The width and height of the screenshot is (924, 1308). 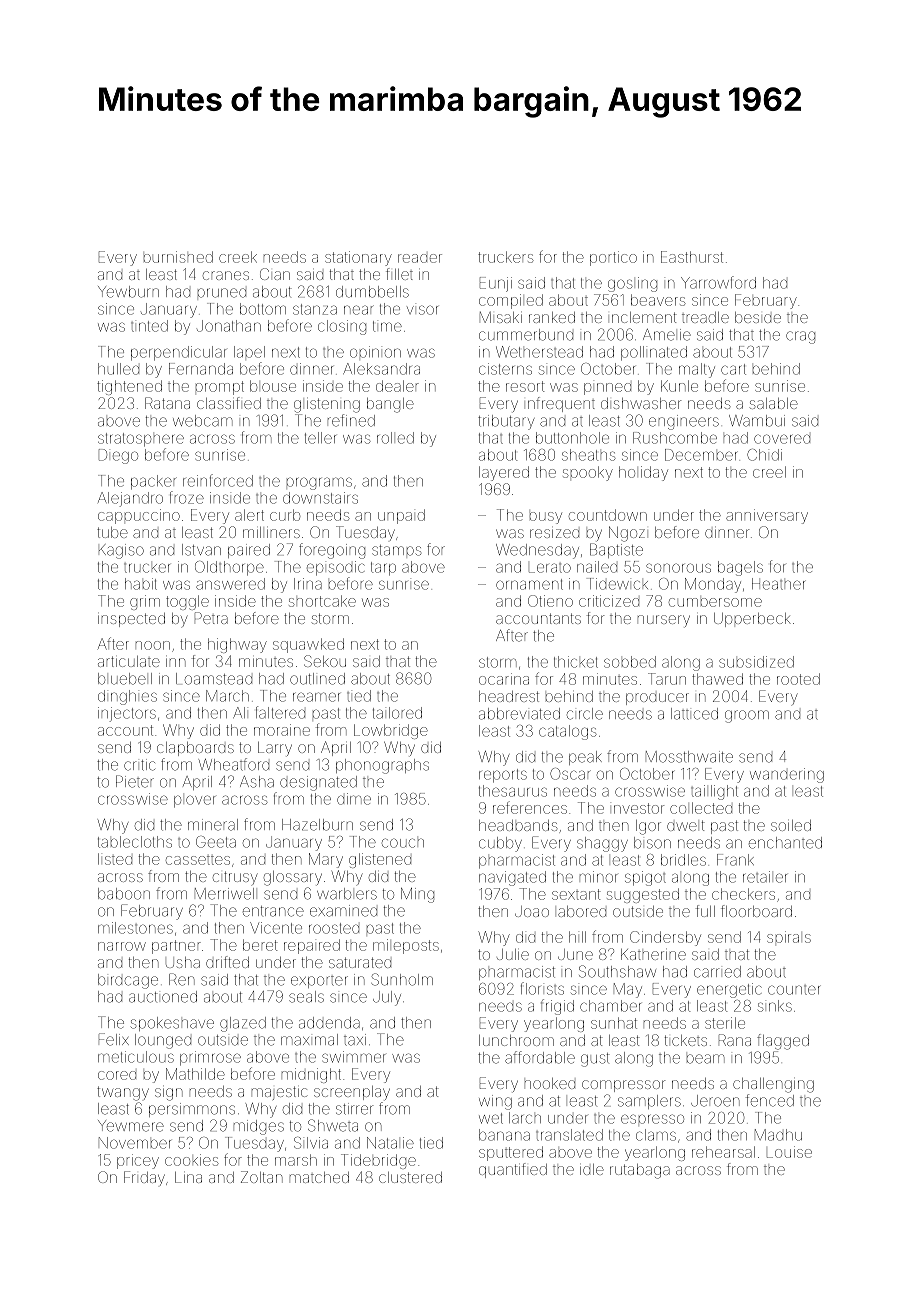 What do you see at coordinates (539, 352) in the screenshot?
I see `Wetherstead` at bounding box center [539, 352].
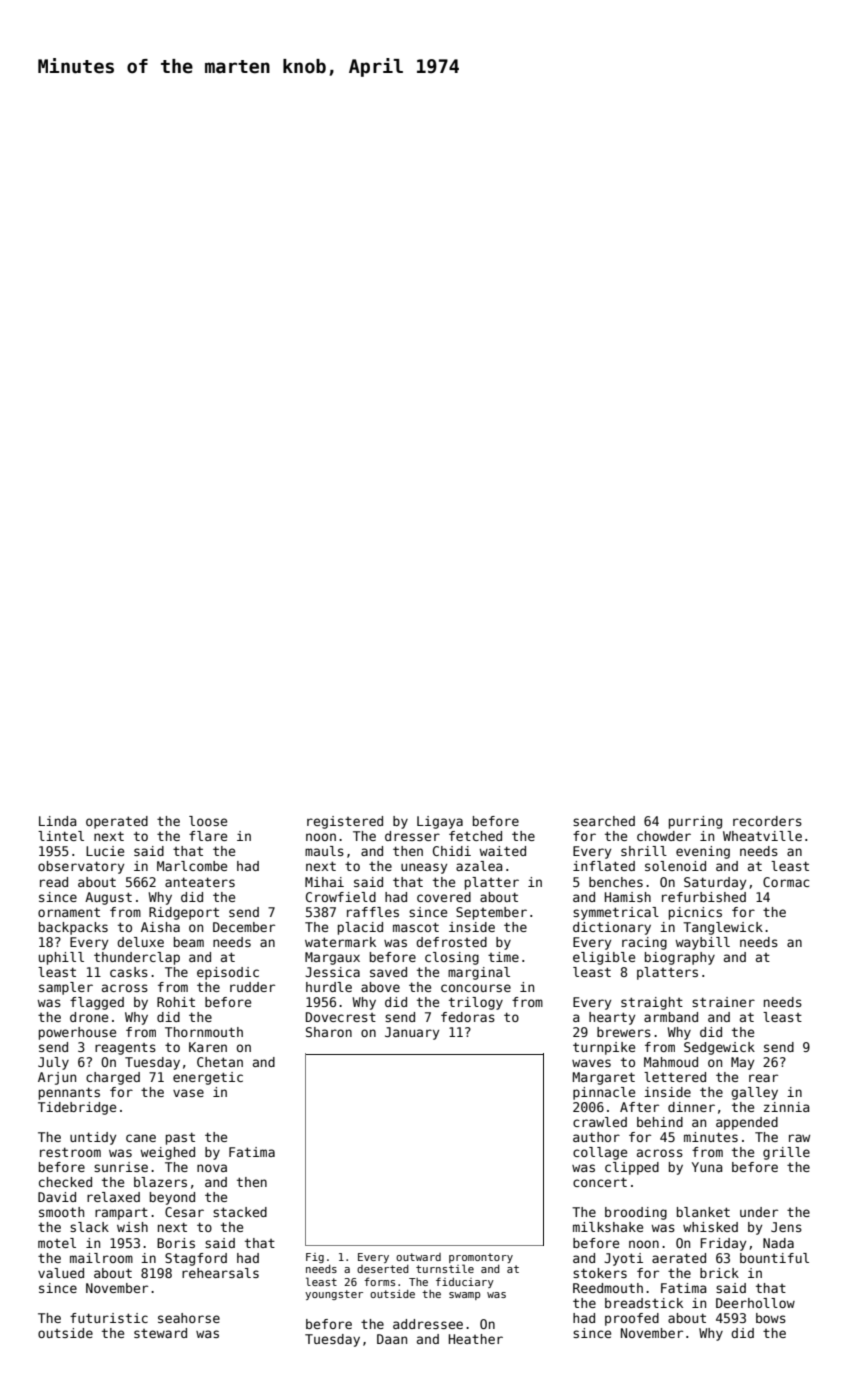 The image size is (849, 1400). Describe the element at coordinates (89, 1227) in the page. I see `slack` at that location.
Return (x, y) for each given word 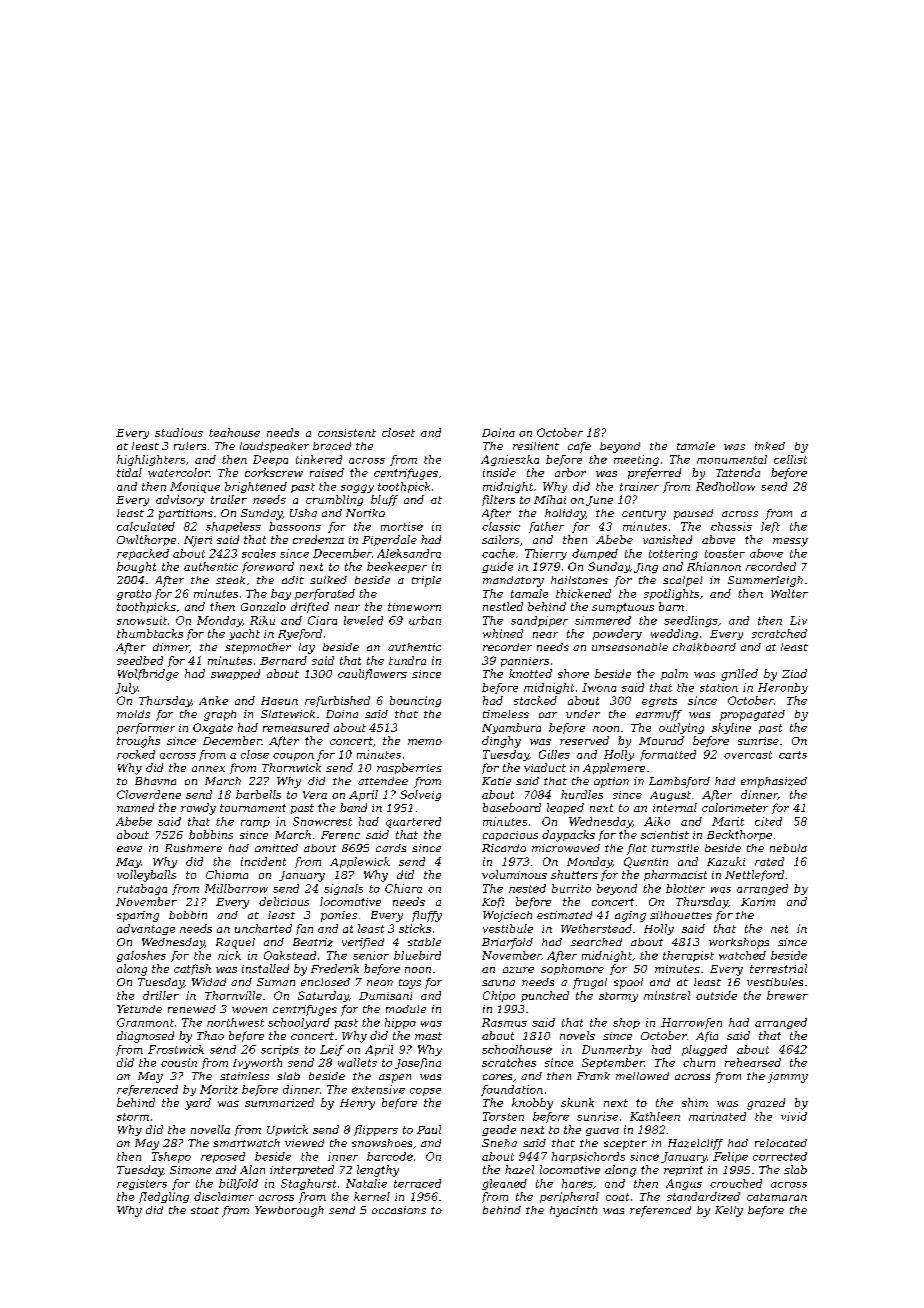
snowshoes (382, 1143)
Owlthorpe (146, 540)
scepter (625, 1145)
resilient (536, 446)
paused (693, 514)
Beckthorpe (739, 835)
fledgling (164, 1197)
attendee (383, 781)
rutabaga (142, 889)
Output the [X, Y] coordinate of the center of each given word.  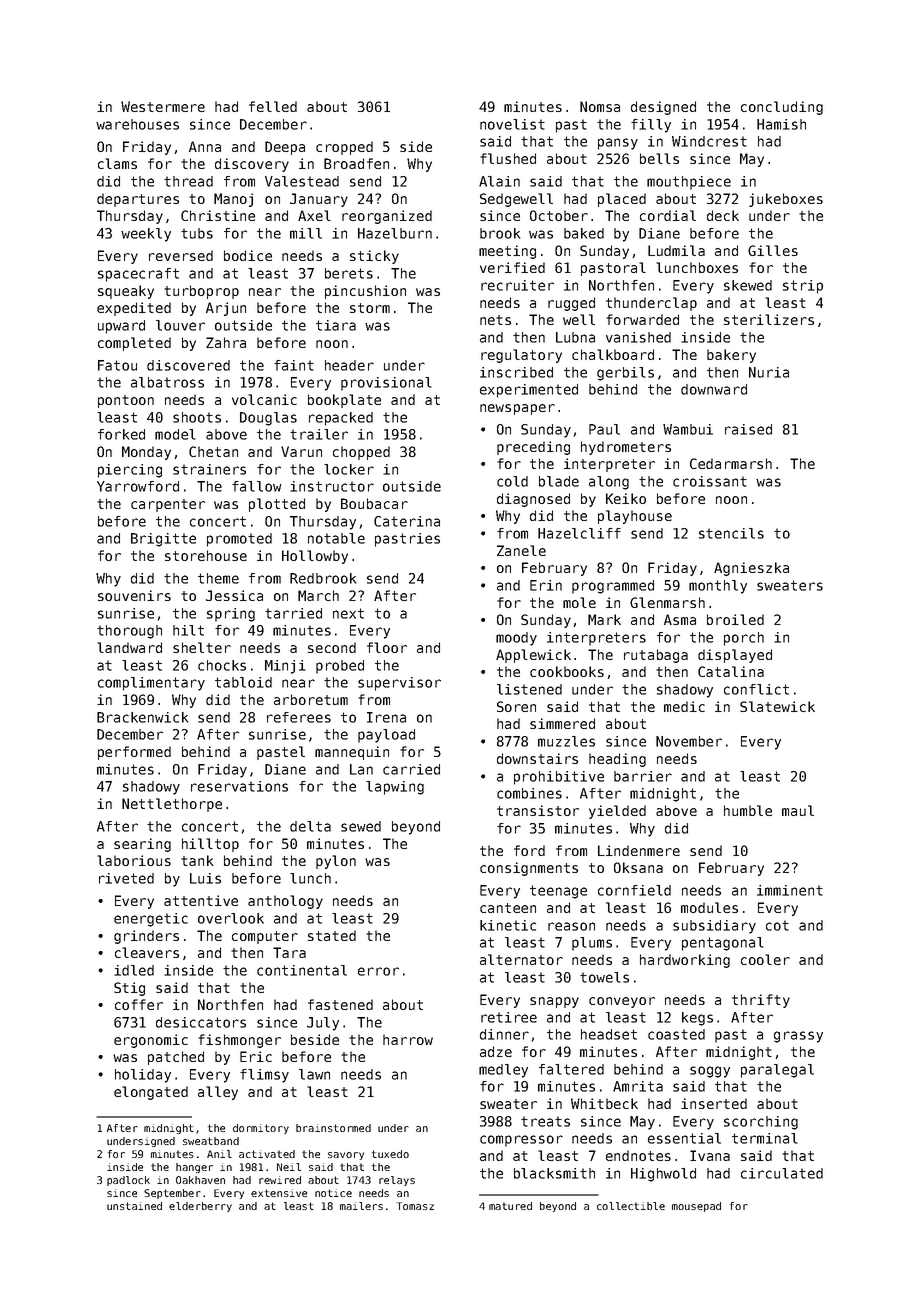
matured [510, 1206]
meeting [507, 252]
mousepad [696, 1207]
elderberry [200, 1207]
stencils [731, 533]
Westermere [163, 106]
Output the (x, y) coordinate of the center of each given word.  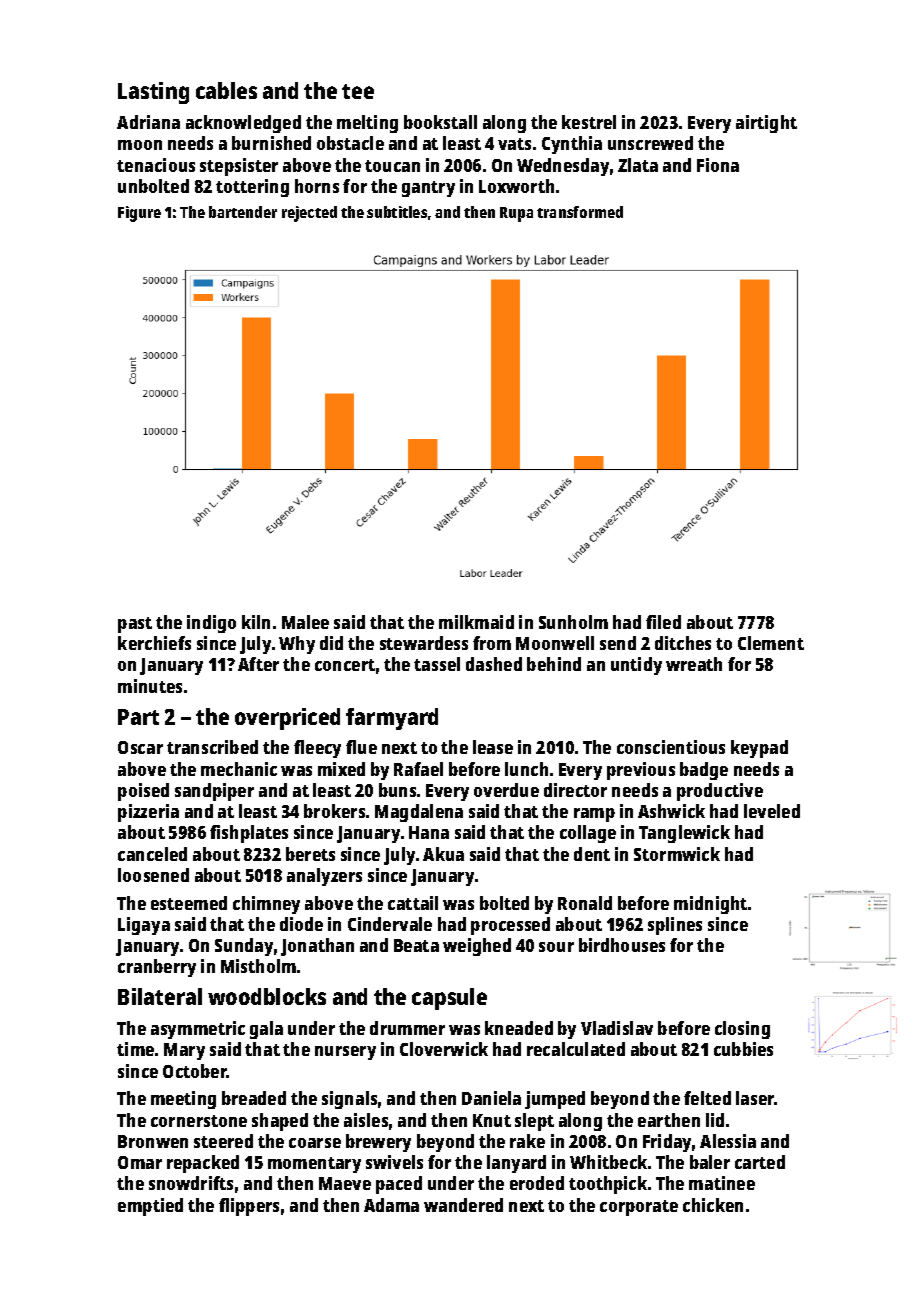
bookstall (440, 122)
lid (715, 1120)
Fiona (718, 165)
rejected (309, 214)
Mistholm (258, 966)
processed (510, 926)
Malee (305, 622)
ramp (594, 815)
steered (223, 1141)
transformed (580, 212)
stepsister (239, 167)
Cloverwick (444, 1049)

· · ·

> SHORT PROBLEM
Recast the material as a numbered list, starting with the line that contains "Beckthorpe (739, 835)" and going on through the line that contains "steered (223, 1141)", with blank lines and pictures left out.

> WORKED SOLUTION
1. Beckthorpe (739, 835)
2. fledgling (164, 1197)
3. attendee (383, 781)
4. rutabaga (142, 889)
5. Output the [X, Y] coordinate of the center of each given word.  
6. matured [510, 1206]
7. meeting [507, 252]
8. mousepad [696, 1207]
9. elderberry [200, 1207]
10. stencils [731, 533]
11. Westermere [163, 106]
12. Output the (x, y) coordinate of the center of each given word.  
13. bookstall (440, 122)
14. lid (715, 1120)
15. Fiona (718, 165)
16. rejected (309, 214)
17. Mistholm (258, 966)
18. processed (510, 926)
19. Malee (305, 622)
20. ramp (594, 815)
21. steered (223, 1141)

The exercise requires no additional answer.